RECORDED DATA:
================================

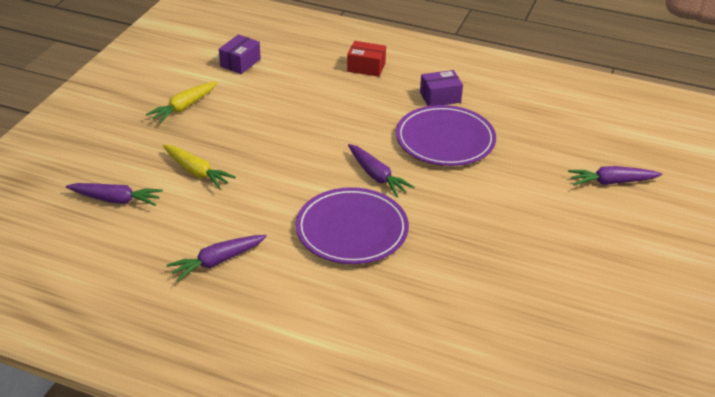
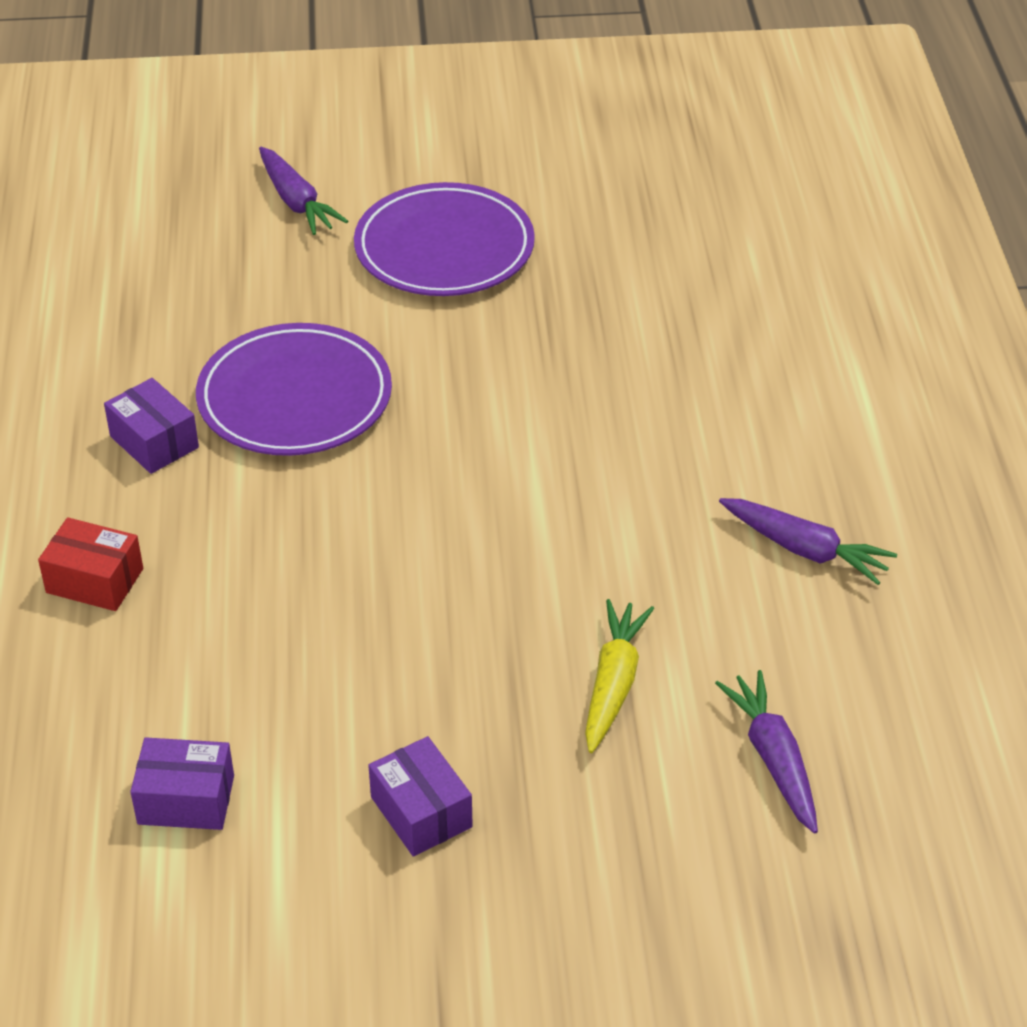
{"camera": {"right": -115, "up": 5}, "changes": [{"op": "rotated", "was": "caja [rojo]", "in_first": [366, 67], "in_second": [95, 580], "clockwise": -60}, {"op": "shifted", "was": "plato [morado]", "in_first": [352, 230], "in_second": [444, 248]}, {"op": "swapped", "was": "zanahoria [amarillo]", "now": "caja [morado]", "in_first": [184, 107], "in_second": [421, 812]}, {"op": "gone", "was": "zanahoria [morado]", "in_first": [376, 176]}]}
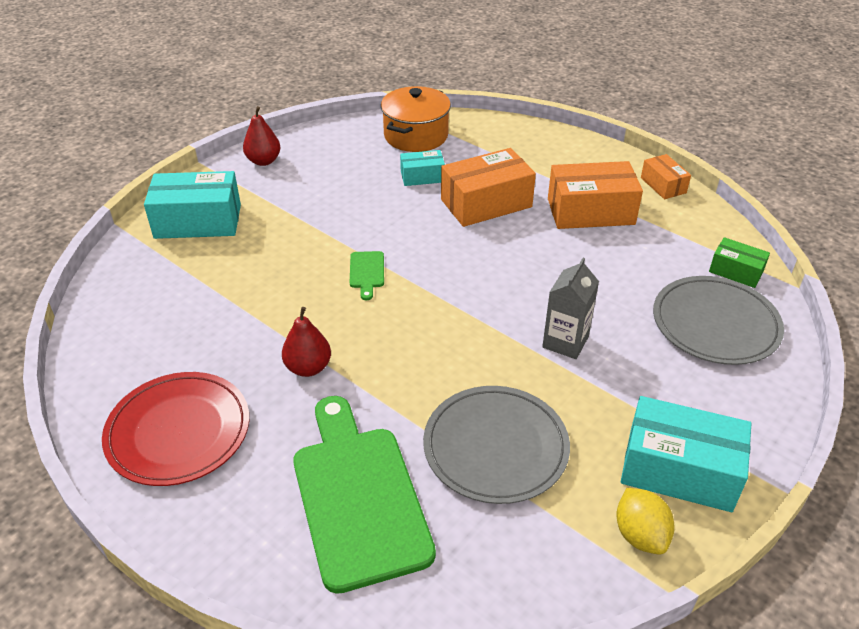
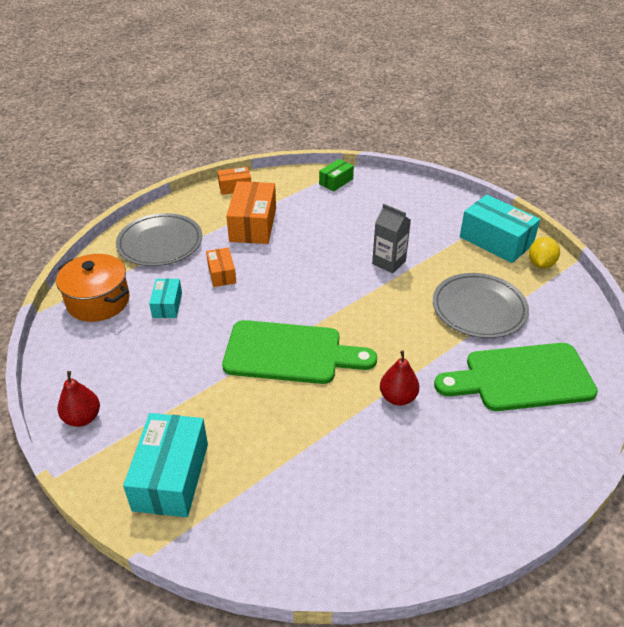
{"camera": {"right": -80, "up": 0}, "changes": [{"op": "shifted", "was": "plato [gris]", "in_first": [715, 324], "in_second": [160, 243]}, {"op": "scaled", "was": "caja [naranja]", "in_first": [486, 203], "in_second": [221, 274], "ratio": 0.55}, {"op": "scaled", "was": "tabla de cortar [verde]", "in_first": [367, 272], "in_second": [290, 353], "ratio": 2.46}, {"op": "rotated", "was": "caja [turquesa]", "in_first": [679, 470], "in_second": [496, 241], "clockwise": -75}, {"op": "rotated", "was": "limón [amarillo]", "in_first": [640, 535], "in_second": [540, 264], "clockwise": -60}, {"op": "gone", "was": "plato [rojo]", "in_first": [178, 431]}]}
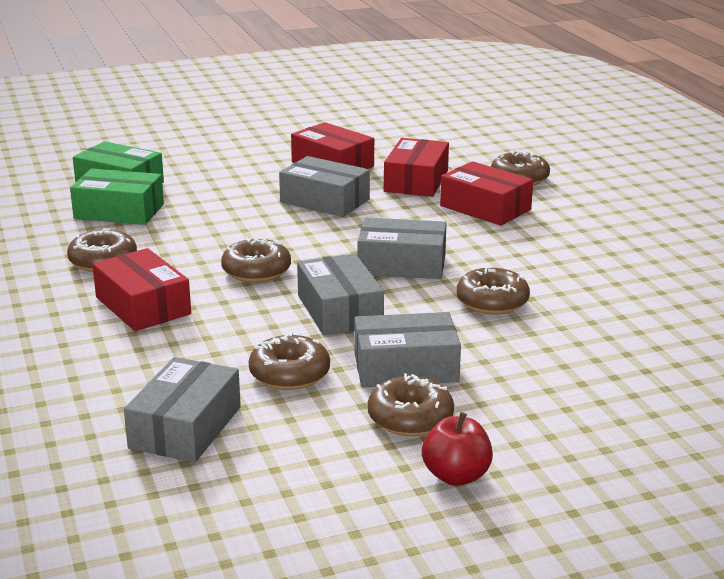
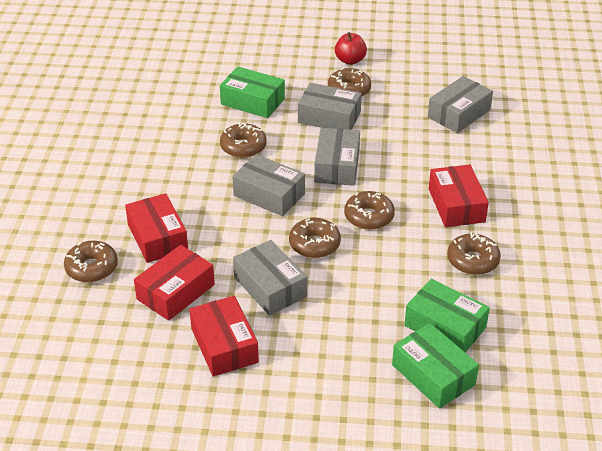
{"camera": {"right": -155, "up": 15}, "changes": [{"op": "new", "now": "caja [verde]", "in_second": [252, 101]}, {"op": "shifted", "was": "rosquilla [marrón]", "in_first": [289, 374], "in_second": [314, 244]}]}
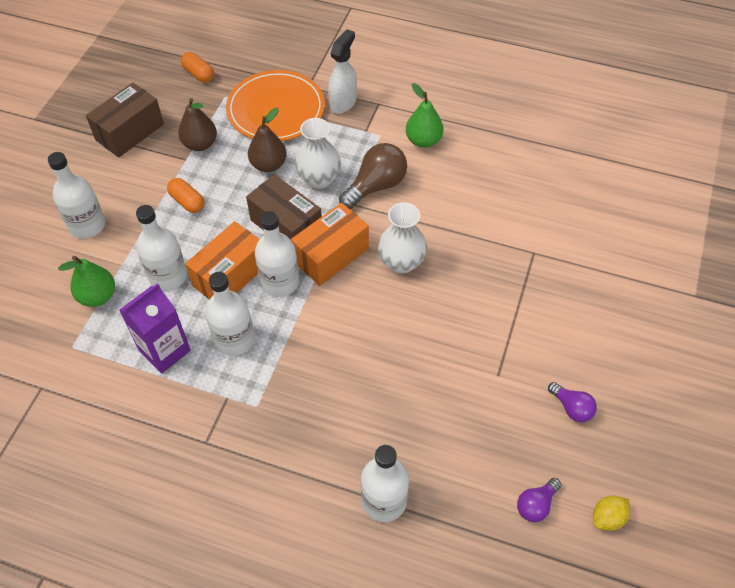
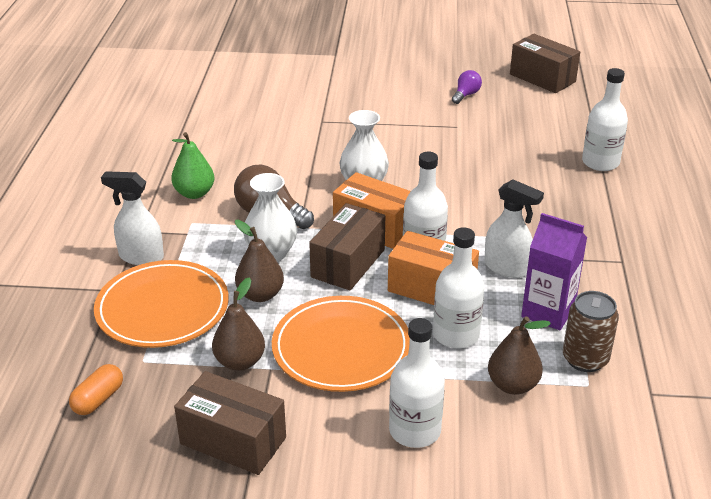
{"camera": {"right": -105, "up": -20}, "changes": [{"op": "swapped", "was": "cápsula [naranja]", "now": "plato [naranja]", "in_first": [187, 202], "in_second": [341, 348]}, {"op": "swapped", "was": "botella [blanco]", "now": "pulverizador [blanco]", "in_first": [234, 339], "in_second": [507, 268]}, {"op": "repainted", "was": "pera [verde]", "now": "pera [marrón]", "in_first": [98, 296], "in_second": [512, 385]}, {"op": "swapped", "was": "limón [amarillo]", "now": "caja [marrón]", "in_first": [607, 518], "in_second": [542, 78]}, {"op": "new", "now": "lata [marrón]", "in_second": [585, 359]}, {"op": "gone", "was": "bombilla [morado]", "in_first": [536, 505]}]}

================================

WHAT YOU NEED TO DO: Without changing a word, transcribe all of the data and omit its images.

RESPONSE TO THE EXERCISE:
{"camera": {"right": -115, "up": 5}, "changes": [{"op": "rotated", "was": "caja [rojo]", "in_first": [366, 67], "in_second": [95, 580], "clockwise": -60}, {"op": "shifted", "was": "plato [morado]", "in_first": [352, 230], "in_second": [444, 248]}, {"op": "swapped", "was": "zanahoria [amarillo]", "now": "caja [morado]", "in_first": [184, 107], "in_second": [421, 812]}, {"op": "gone", "was": "zanahoria [morado]", "in_first": [376, 176]}]}
{"camera": {"right": -80, "up": 0}, "changes": [{"op": "shifted", "was": "plato [gris]", "in_first": [715, 324], "in_second": [160, 243]}, {"op": "scaled", "was": "caja [naranja]", "in_first": [486, 203], "in_second": [221, 274], "ratio": 0.55}, {"op": "scaled", "was": "tabla de cortar [verde]", "in_first": [367, 272], "in_second": [290, 353], "ratio": 2.46}, {"op": "rotated", "was": "caja [turquesa]", "in_first": [679, 470], "in_second": [496, 241], "clockwise": -75}, {"op": "rotated", "was": "limón [amarillo]", "in_first": [640, 535], "in_second": [540, 264], "clockwise": -60}, {"op": "gone", "was": "plato [rojo]", "in_first": [178, 431]}]}
{"camera": {"right": -155, "up": 15}, "changes": [{"op": "new", "now": "caja [verde]", "in_second": [252, 101]}, {"op": "shifted", "was": "rosquilla [marrón]", "in_first": [289, 374], "in_second": [314, 244]}]}
{"camera": {"right": -105, "up": -20}, "changes": [{"op": "swapped", "was": "cápsula [naranja]", "now": "plato [naranja]", "in_first": [187, 202], "in_second": [341, 348]}, {"op": "swapped", "was": "botella [blanco]", "now": "pulverizador [blanco]", "in_first": [234, 339], "in_second": [507, 268]}, {"op": "repainted", "was": "pera [verde]", "now": "pera [marrón]", "in_first": [98, 296], "in_second": [512, 385]}, {"op": "swapped", "was": "limón [amarillo]", "now": "caja [marrón]", "in_first": [607, 518], "in_second": [542, 78]}, {"op": "new", "now": "lata [marrón]", "in_second": [585, 359]}, {"op": "gone", "was": "bombilla [morado]", "in_first": [536, 505]}]}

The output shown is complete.